◆ TASK DESCRIPTION
The following entries are to be repeated exactly, and the pictures are to be left behind.

◆ RECORDS SUPPLIED

══════

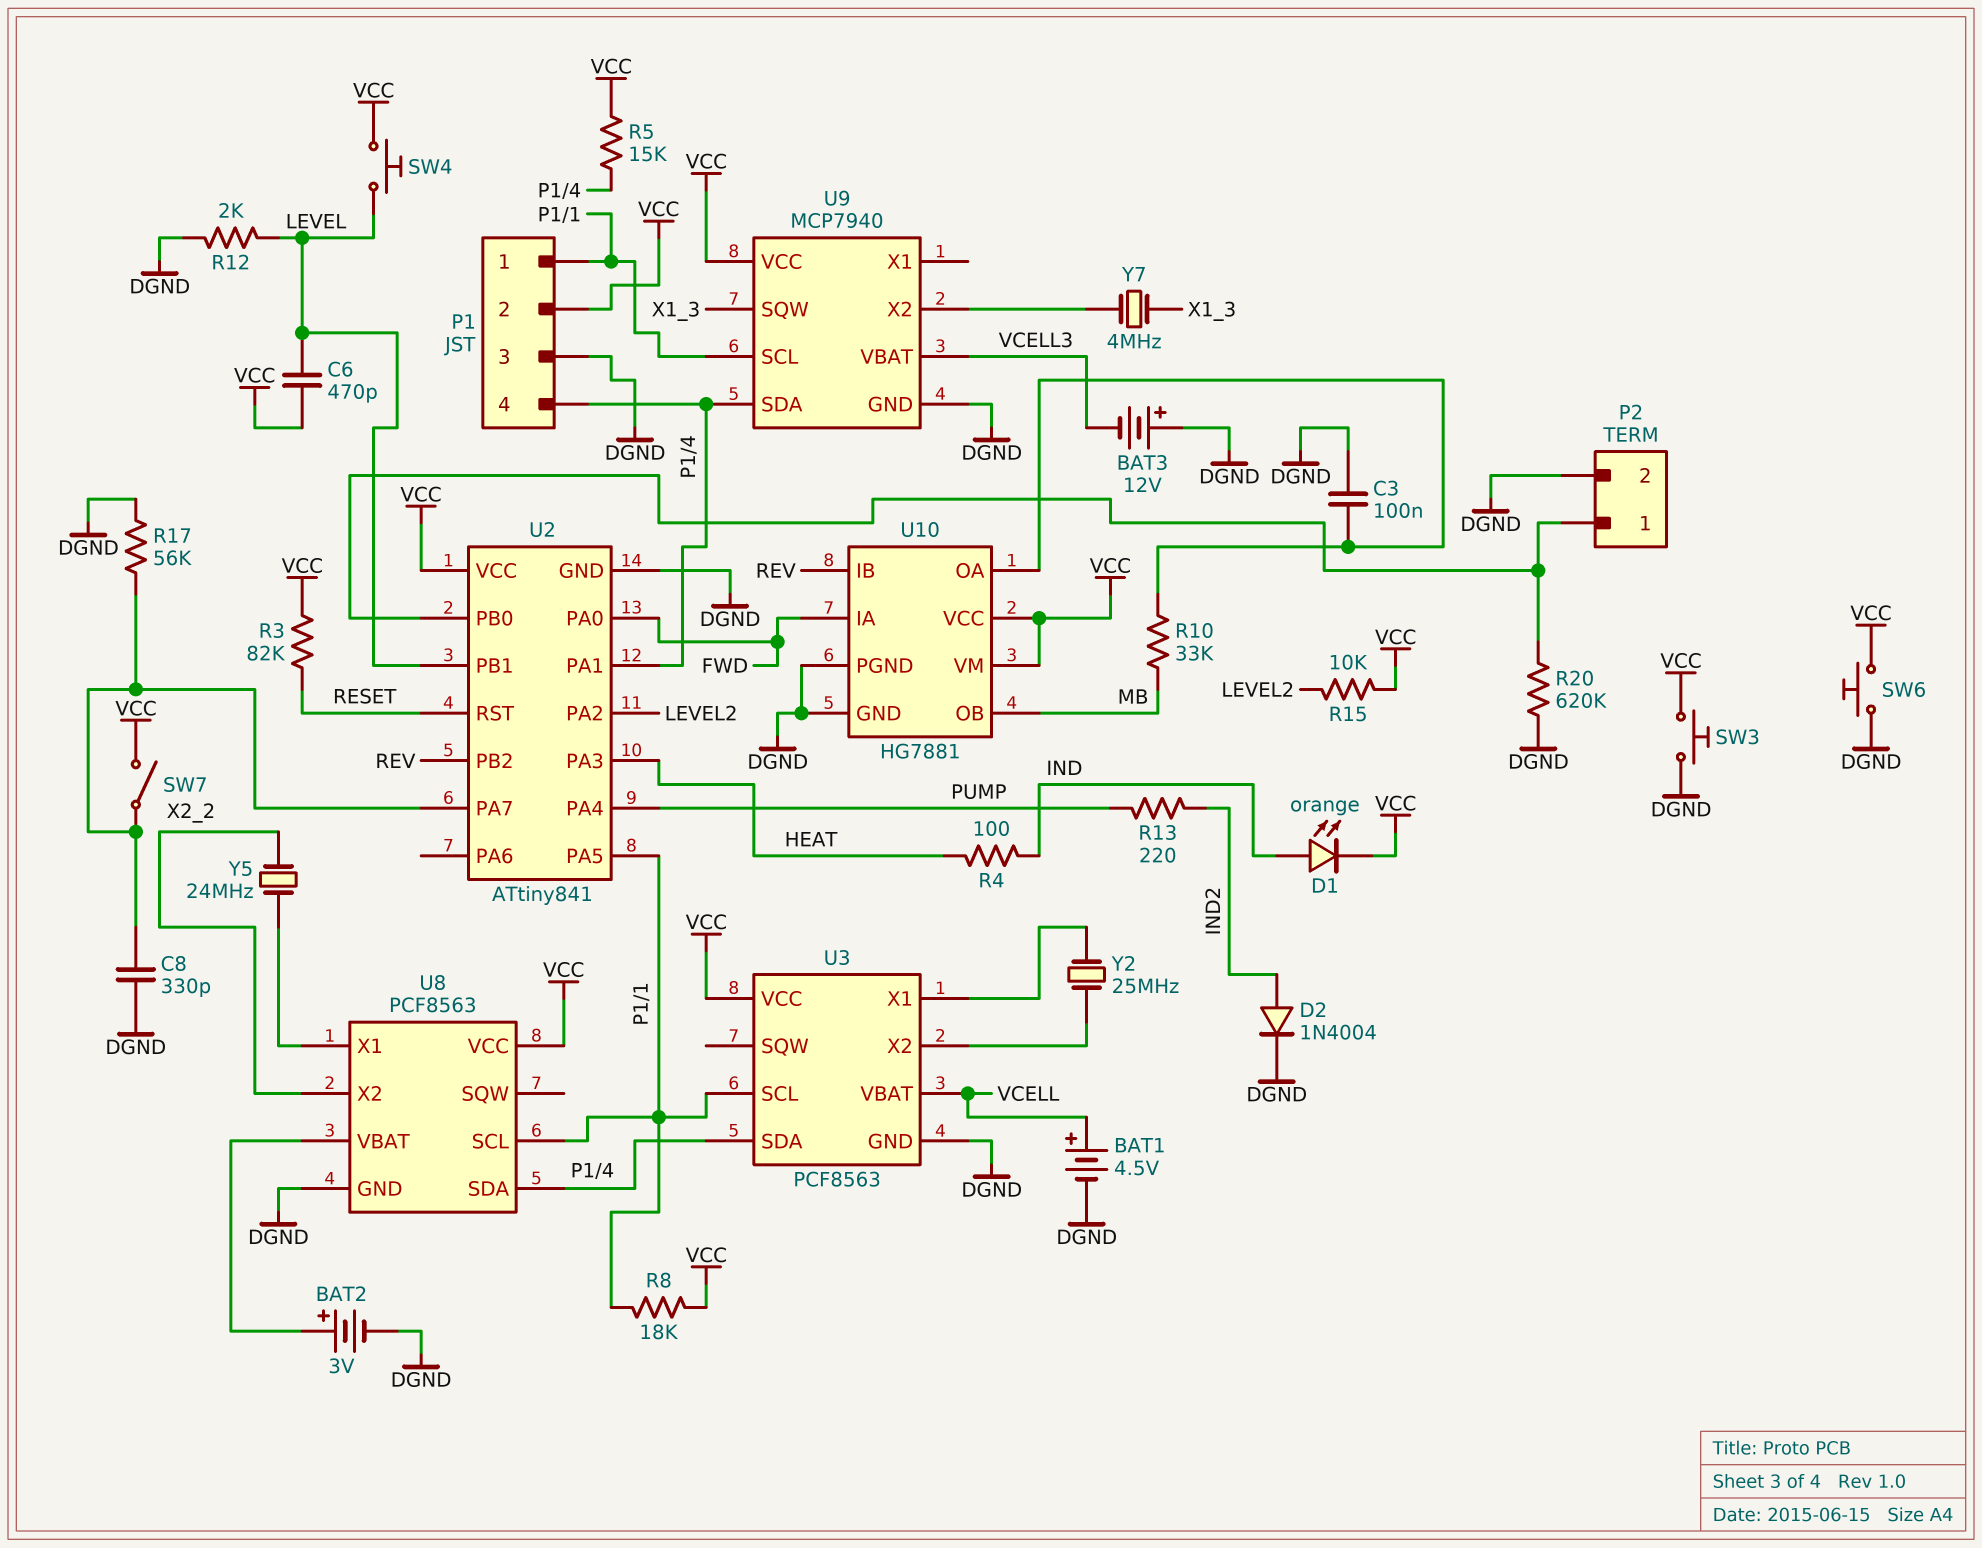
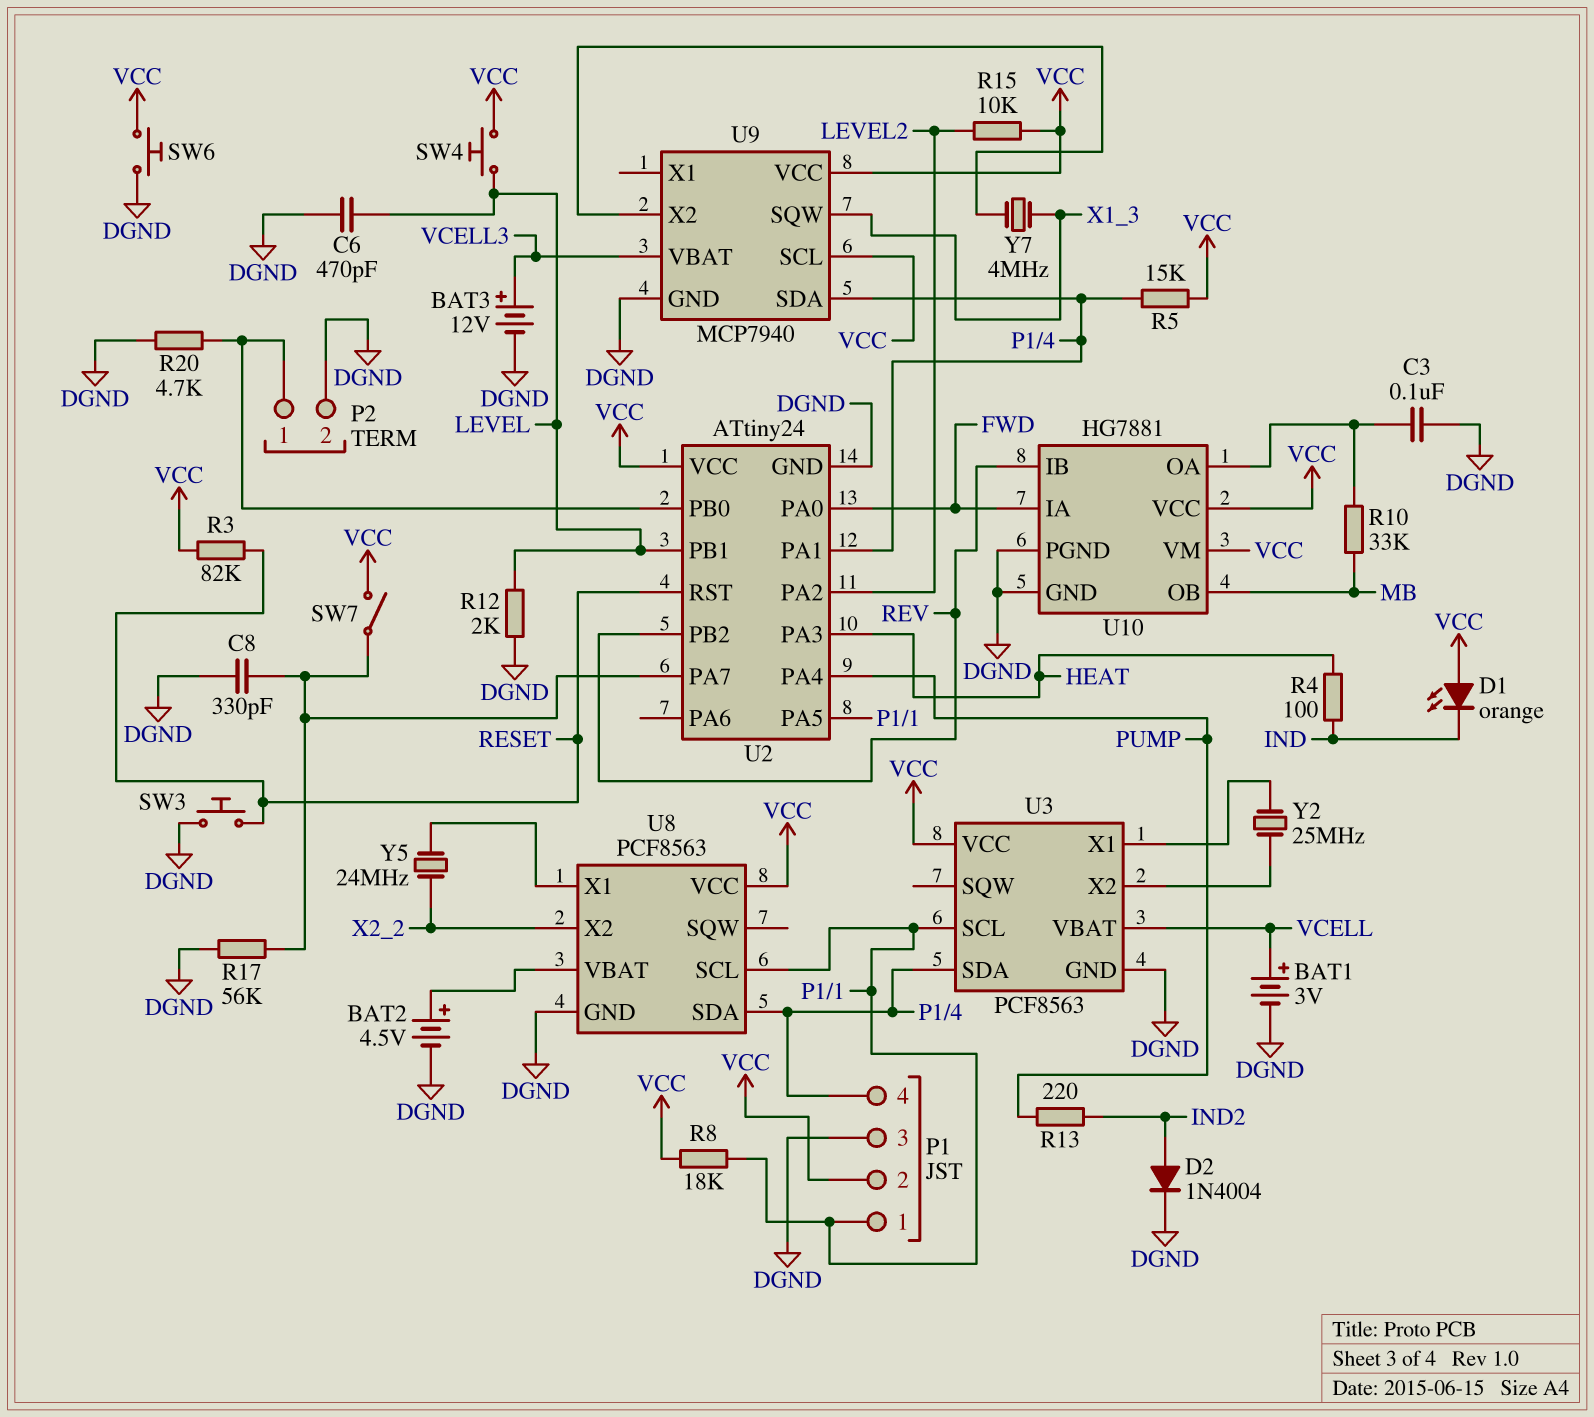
BAT1: 4.5V (plus VCELL, minus DGND) -> 3V (plus VCELL, minus DGND)
BAT2: 3V (plus U8/VBAT, minus DGND) -> 4.5V (plus U8/VBAT, minus DGND)
BAT3: 12V (plus DGND, minus VCELL3) -> 12V (plus VCELL3, minus DGND)
C6: 470pF (LEVEL, VCC) -> 470pF (DGND, LEVEL)
D1: LED orange (A IND, K VCC) -> LED orange (A VCC, K IND)
R20: 620k (DGND, P2/1) -> 4.7k (DGND, P2/1)
SW3: button (DGND, VCC) -> button (DGND, RESET)
U2: ATtiny841 -> ATtiny24
U9 pin SCL: P1/1 -> VCC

══════

◆ ANSWER BOX
BAT1: 4.5V (plus VCELL, minus DGND) -> 3V (plus VCELL, minus DGND)
BAT2: 3V (plus U8/VBAT, minus DGND) -> 4.5V (plus U8/VBAT, minus DGND)
BAT3: 12V (plus DGND, minus VCELL3) -> 12V (plus VCELL3, minus DGND)
C6: 470pF (LEVEL, VCC) -> 470pF (DGND, LEVEL)
D1: LED orange (A IND, K VCC) -> LED orange (A VCC, K IND)
R20: 620k (DGND, P2/1) -> 4.7k (DGND, P2/1)
SW3: button (DGND, VCC) -> button (DGND, RESET)
U2: ATtiny841 -> ATtiny24
U9 pin SCL: P1/1 -> VCC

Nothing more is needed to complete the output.